*** Opening of Recorded information ***

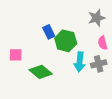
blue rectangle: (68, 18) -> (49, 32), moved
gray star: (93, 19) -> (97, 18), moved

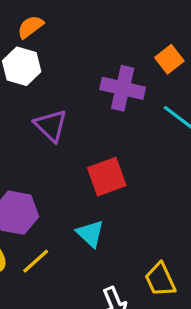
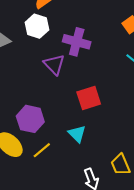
purple cross: (123, 88) -> (77, 42), moved

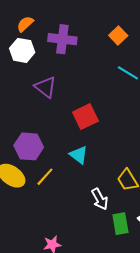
purple cross: (77, 42) -> (62, 39), moved

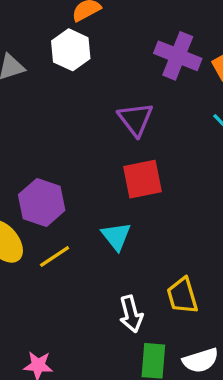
purple cross: (62, 39) -> (178, 56), moved
purple triangle: (45, 87) -> (135, 119), moved

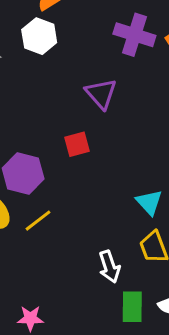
red square: (143, 179) -> (77, 144), moved, size x0.7
cyan triangle: (116, 236) -> (149, 202), moved

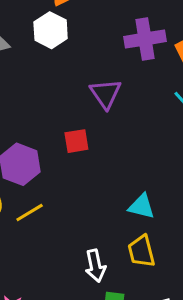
purple cross: (134, 35) -> (145, 39), turned -33
cyan triangle: (149, 202) -> (142, 206), turned -40

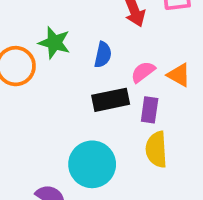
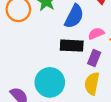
blue semicircle: (103, 55) -> (74, 16), size x1.5

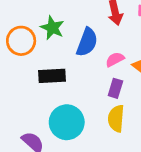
black rectangle: (72, 46) -> (52, 76), moved

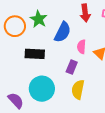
pink semicircle: (115, 59) -> (81, 47), turned -64
purple rectangle: (115, 88) -> (72, 67), moved

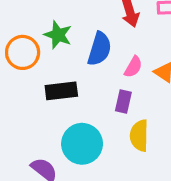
pink semicircle: (81, 47) -> (133, 67), turned -144

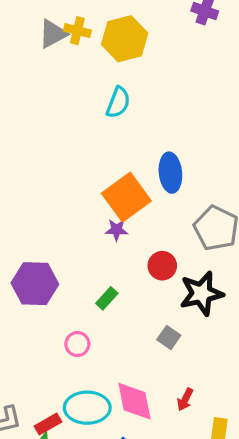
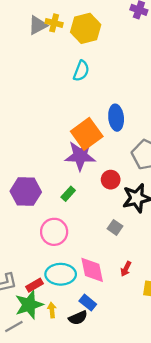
purple star: (117, 230) -> (80, 156), size x2.0
green rectangle: (107, 298) -> (68, 194), moved
pink circle: (77, 344) -> (54, 232), size x1.6

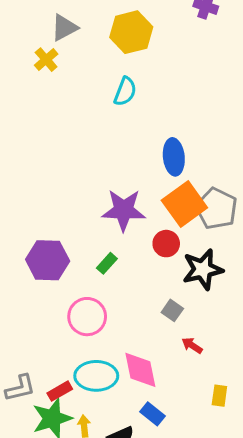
yellow cross: (54, 23) -> (46, 60), moved, turned 35
orange square: (87, 134) -> (184, 204), moved
red arrow: (126, 269) -> (192, 345), moved, turned 96
blue rectangle: (88, 303) -> (153, 414), moved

*** Close of Recorded information ***

__Job item__:
Without the pictures, repeat every record above exactly as written.

__Exercise output__:
blue rectangle: (68, 18) -> (49, 32), moved
gray star: (93, 19) -> (97, 18), moved

purple cross: (123, 88) -> (77, 42), moved

purple cross: (77, 42) -> (62, 39), moved

purple cross: (62, 39) -> (178, 56), moved
purple triangle: (45, 87) -> (135, 119), moved

red square: (143, 179) -> (77, 144), moved, size x0.7
cyan triangle: (116, 236) -> (149, 202), moved

purple cross: (134, 35) -> (145, 39), turned -33
cyan triangle: (149, 202) -> (142, 206), turned -40

blue semicircle: (103, 55) -> (74, 16), size x1.5

black rectangle: (72, 46) -> (52, 76), moved

pink semicircle: (115, 59) -> (81, 47), turned -64
purple rectangle: (115, 88) -> (72, 67), moved

pink semicircle: (81, 47) -> (133, 67), turned -144

purple star: (117, 230) -> (80, 156), size x2.0
green rectangle: (107, 298) -> (68, 194), moved
pink circle: (77, 344) -> (54, 232), size x1.6

yellow cross: (54, 23) -> (46, 60), moved, turned 35
orange square: (87, 134) -> (184, 204), moved
red arrow: (126, 269) -> (192, 345), moved, turned 96
blue rectangle: (88, 303) -> (153, 414), moved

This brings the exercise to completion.